[Task brief] Could you write out the listing below exactly as it stands, leaving out the pictures?

[Supplied data]
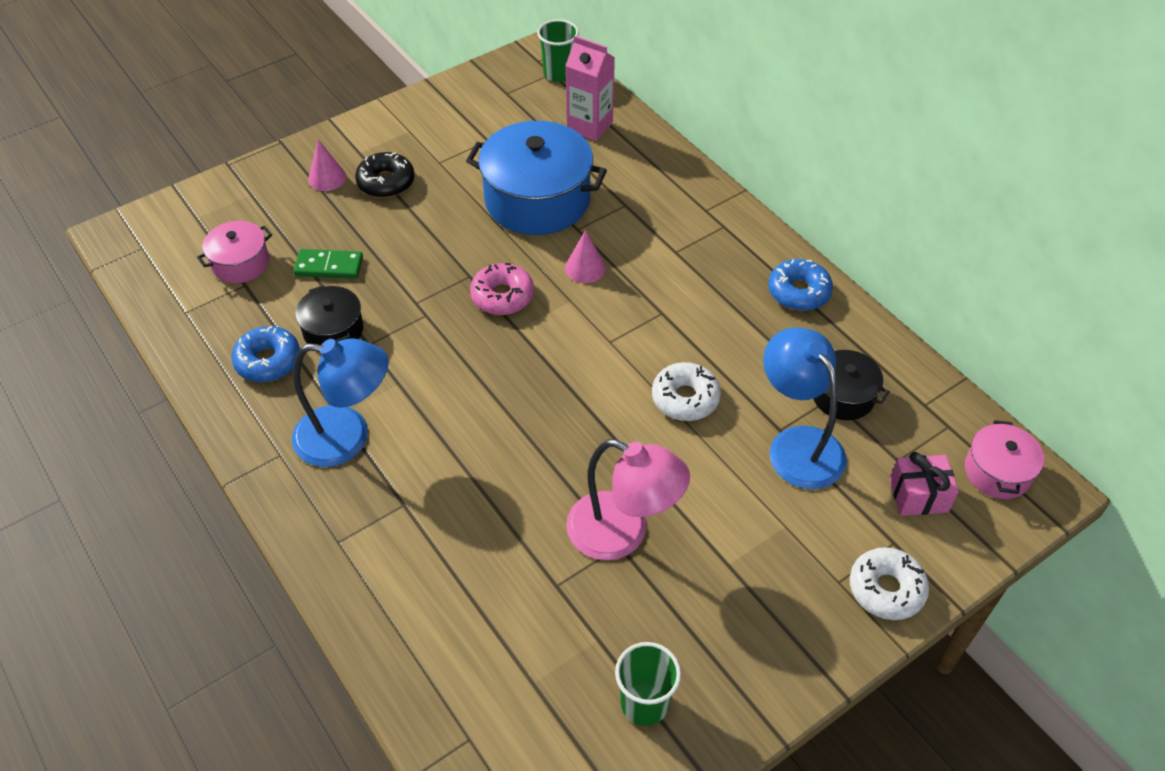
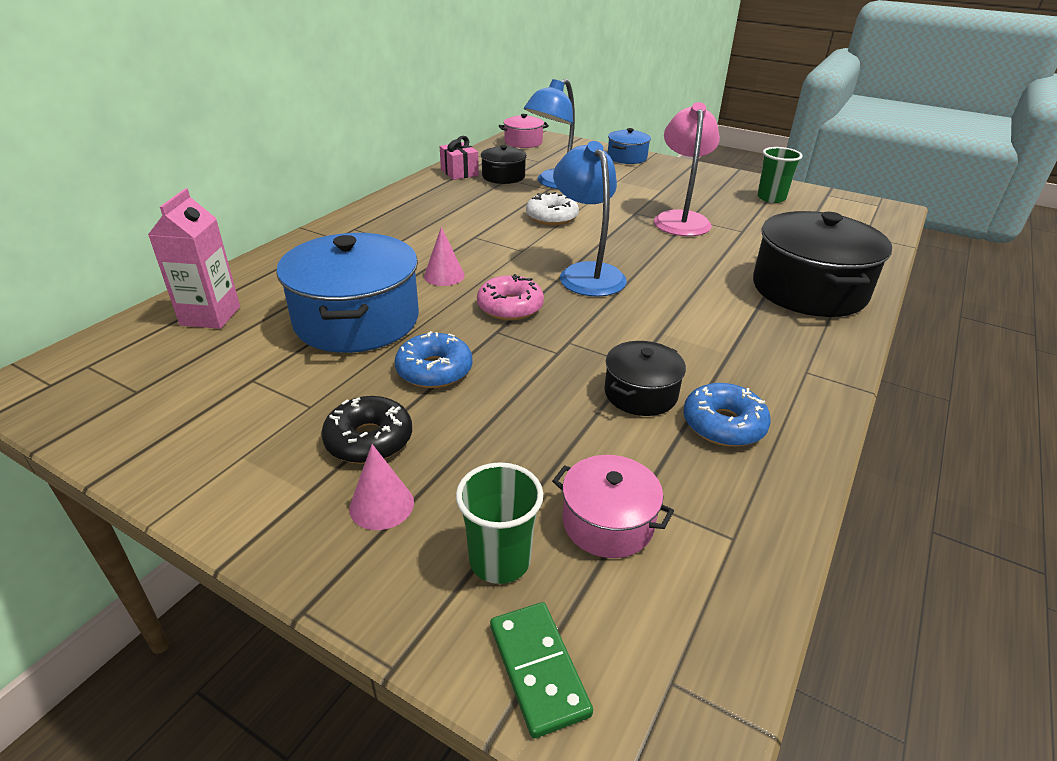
camera: 115 degrees left, 15 degrees down
(329, 266) = (552, 433): green domino -> green domino (538, 669)
(347, 437) = (744, 341): blue lamp -> blue lamp (586, 273)
(390, 556) = (809, 290): none -> black pot
(558, 74) = (89, 360): green cup -> green cup (500, 560)
(798, 292) = (416, 196): blue donut -> blue donut (434, 370)
(886, 589) = (627, 157): white donut -> blue pot
(918, 495) = (559, 155): pink gift -> pink gift (459, 172)

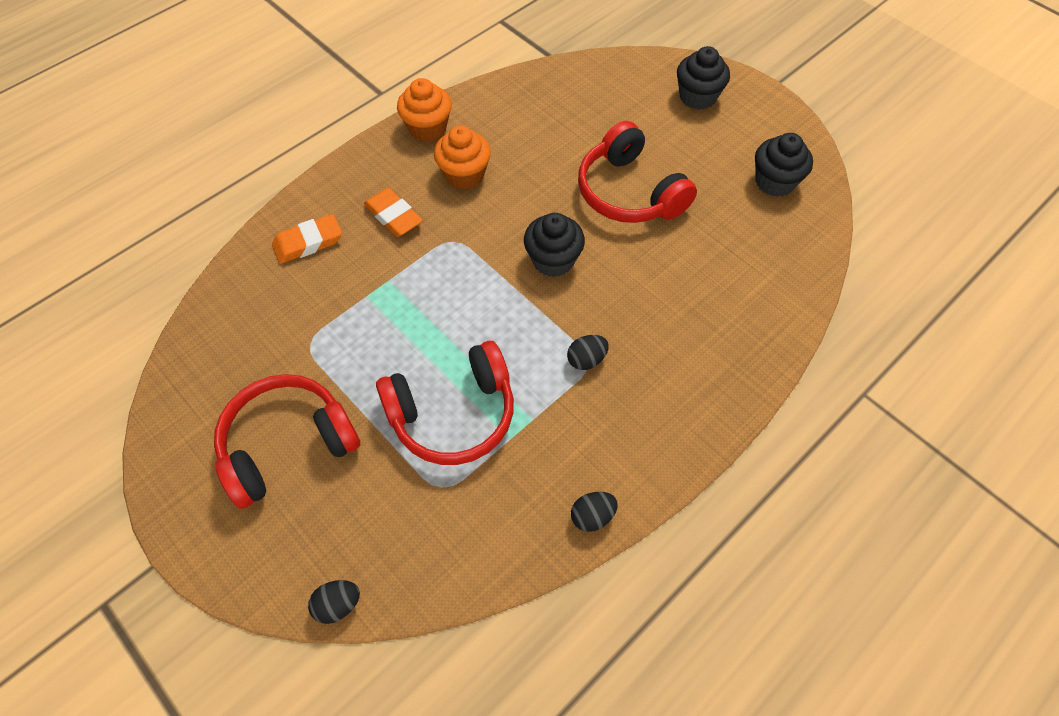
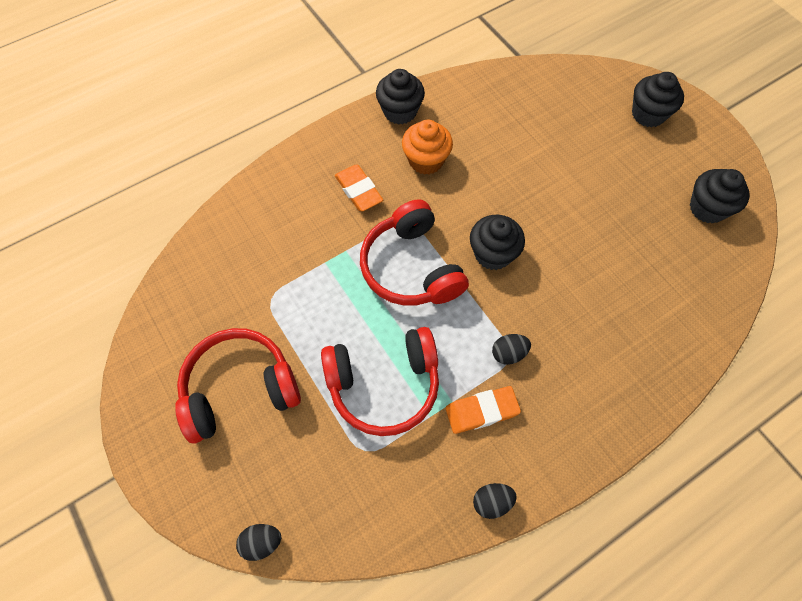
camera: 10 degrees right, 5 degrees up
(308, 243) = (282, 205): orange eraser -> orange eraser (481, 411)
(427, 128) = (400, 111): orange cupcake -> black cupcake
(629, 192) = (571, 199): red headphones -> red headphones (411, 267)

[Solution to the problem]
camera: 115 degrees left, 15 degrees down
(329, 266) = (552, 433): green domino -> green domino (538, 669)
(347, 437) = (744, 341): blue lamp -> blue lamp (586, 273)
(390, 556) = (809, 290): none -> black pot
(558, 74) = (89, 360): green cup -> green cup (500, 560)
(798, 292) = (416, 196): blue donut -> blue donut (434, 370)
(886, 589) = (627, 157): white donut -> blue pot
(918, 495) = (559, 155): pink gift -> pink gift (459, 172)

camera: 10 degrees right, 5 degrees up
(308, 243) = (282, 205): orange eraser -> orange eraser (481, 411)
(427, 128) = (400, 111): orange cupcake -> black cupcake
(629, 192) = (571, 199): red headphones -> red headphones (411, 267)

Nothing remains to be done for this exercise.